THE INPUT:
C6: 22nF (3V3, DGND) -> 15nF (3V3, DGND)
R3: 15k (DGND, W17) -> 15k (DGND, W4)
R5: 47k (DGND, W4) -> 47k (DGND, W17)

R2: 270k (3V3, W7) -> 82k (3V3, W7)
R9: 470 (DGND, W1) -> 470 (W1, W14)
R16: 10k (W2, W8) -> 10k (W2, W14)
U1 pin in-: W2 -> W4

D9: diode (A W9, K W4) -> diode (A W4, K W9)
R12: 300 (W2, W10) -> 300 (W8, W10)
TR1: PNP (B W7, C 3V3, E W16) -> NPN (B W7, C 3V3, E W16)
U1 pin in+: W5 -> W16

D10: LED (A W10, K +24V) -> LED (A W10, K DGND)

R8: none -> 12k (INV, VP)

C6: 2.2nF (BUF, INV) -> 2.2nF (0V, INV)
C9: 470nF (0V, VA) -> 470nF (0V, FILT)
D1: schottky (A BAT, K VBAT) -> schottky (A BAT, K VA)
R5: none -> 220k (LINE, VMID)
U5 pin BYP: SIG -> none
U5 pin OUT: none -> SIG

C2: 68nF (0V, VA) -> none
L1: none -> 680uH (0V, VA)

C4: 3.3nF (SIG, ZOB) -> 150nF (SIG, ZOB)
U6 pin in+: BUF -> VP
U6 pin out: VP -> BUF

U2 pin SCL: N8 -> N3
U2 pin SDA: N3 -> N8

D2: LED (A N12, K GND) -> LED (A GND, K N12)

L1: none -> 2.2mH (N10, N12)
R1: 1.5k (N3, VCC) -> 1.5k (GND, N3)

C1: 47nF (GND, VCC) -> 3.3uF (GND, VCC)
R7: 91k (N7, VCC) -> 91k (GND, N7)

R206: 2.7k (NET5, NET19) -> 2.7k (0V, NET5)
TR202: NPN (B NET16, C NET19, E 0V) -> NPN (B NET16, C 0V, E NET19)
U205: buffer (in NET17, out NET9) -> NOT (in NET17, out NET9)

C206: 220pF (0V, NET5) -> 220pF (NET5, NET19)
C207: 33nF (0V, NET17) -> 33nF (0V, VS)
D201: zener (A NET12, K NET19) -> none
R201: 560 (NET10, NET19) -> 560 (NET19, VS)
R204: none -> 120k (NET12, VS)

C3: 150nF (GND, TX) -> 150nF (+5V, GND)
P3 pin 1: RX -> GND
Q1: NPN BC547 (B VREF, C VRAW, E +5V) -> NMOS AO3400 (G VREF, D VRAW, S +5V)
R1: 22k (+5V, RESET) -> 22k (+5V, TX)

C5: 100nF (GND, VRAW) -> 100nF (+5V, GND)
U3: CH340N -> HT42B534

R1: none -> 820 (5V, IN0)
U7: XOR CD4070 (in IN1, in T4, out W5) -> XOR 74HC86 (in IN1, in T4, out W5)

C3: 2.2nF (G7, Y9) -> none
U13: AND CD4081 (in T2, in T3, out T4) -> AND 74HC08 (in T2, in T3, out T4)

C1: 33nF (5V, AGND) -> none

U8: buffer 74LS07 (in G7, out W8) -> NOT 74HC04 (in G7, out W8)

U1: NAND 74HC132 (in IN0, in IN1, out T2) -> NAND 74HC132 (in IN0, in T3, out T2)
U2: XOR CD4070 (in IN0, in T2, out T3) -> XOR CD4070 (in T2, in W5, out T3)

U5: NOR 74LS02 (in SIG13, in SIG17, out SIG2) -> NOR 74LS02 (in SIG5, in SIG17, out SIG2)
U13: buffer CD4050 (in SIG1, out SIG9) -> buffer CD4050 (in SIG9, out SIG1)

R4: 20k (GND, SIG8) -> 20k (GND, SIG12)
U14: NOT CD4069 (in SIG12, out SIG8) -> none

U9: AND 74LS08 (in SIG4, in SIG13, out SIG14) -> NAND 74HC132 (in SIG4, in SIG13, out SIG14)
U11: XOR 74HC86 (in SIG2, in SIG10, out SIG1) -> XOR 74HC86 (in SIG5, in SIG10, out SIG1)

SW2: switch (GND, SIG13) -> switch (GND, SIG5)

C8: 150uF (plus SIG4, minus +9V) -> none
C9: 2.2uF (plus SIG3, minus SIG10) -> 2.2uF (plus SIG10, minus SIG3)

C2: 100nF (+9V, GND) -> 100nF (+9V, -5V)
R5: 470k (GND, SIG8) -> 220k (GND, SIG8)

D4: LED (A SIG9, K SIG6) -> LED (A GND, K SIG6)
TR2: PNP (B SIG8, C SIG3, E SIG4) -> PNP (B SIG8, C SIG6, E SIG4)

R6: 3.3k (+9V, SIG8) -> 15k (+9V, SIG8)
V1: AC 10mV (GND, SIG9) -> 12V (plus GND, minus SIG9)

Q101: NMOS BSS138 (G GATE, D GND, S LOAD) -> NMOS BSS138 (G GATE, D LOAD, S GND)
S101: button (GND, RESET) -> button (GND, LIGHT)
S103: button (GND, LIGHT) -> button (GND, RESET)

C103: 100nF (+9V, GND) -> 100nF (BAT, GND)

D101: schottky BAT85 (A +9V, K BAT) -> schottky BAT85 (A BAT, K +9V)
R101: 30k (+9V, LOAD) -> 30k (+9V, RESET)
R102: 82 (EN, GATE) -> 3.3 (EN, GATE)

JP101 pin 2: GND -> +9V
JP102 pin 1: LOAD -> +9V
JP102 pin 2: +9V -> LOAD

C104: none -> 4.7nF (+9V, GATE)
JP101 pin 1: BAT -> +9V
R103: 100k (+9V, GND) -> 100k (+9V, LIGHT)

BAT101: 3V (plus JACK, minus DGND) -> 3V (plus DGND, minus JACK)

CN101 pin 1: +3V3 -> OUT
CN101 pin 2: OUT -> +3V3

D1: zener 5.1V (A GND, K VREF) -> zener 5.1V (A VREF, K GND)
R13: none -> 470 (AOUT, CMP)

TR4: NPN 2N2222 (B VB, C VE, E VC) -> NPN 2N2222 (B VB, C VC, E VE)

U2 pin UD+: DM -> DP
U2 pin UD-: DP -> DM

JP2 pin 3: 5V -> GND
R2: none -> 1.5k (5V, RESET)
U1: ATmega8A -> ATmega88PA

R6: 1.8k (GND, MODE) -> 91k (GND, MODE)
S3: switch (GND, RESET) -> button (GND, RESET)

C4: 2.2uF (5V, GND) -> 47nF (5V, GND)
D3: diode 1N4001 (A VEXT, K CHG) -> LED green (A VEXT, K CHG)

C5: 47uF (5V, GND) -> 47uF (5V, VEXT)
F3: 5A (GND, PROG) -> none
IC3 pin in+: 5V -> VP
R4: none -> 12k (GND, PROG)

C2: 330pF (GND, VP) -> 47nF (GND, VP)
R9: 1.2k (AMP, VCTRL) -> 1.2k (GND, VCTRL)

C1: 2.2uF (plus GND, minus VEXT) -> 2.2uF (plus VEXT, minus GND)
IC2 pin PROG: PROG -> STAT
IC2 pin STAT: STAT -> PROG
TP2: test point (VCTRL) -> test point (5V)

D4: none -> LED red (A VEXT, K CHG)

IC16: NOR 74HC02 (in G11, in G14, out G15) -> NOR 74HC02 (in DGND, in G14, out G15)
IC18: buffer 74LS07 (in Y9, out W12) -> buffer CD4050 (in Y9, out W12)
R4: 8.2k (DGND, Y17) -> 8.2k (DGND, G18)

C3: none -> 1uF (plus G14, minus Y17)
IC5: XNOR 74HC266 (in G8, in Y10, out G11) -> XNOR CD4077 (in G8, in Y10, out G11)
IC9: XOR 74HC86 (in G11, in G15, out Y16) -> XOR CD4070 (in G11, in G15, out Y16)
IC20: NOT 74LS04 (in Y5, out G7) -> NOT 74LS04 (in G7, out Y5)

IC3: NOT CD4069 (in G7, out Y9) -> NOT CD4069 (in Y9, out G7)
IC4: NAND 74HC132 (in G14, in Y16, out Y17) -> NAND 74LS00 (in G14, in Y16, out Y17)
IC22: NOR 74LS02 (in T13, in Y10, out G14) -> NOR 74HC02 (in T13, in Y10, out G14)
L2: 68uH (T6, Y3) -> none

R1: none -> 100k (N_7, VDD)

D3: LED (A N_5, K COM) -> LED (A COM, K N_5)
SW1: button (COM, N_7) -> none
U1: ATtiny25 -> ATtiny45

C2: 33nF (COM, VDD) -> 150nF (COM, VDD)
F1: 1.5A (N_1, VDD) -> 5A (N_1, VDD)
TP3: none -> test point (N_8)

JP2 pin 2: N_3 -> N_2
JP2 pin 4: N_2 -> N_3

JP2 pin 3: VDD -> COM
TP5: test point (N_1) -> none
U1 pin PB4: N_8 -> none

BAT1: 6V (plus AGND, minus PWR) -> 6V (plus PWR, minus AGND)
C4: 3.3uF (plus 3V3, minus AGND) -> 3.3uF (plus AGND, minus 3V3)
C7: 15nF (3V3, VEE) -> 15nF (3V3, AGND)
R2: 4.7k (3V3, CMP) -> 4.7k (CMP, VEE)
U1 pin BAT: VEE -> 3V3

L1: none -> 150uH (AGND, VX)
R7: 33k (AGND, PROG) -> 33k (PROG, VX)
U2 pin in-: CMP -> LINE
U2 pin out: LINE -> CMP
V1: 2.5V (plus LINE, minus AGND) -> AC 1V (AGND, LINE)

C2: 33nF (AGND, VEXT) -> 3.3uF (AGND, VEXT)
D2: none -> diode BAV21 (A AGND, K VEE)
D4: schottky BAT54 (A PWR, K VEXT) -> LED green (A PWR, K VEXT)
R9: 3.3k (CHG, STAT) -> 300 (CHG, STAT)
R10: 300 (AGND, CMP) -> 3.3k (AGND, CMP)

ACTIVITY: Wherever the string "schottky" appears in a line of the records above, copy that line.

WRITTEN SOLUTION:
D1: schottky (A BAT, K VBAT) -> schottky (A BAT, K VA)
D101: schottky BAT85 (A +9V, K BAT) -> schottky BAT85 (A BAT, K +9V)
D4: schottky BAT54 (A PWR, K VEXT) -> LED green (A PWR, K VEXT)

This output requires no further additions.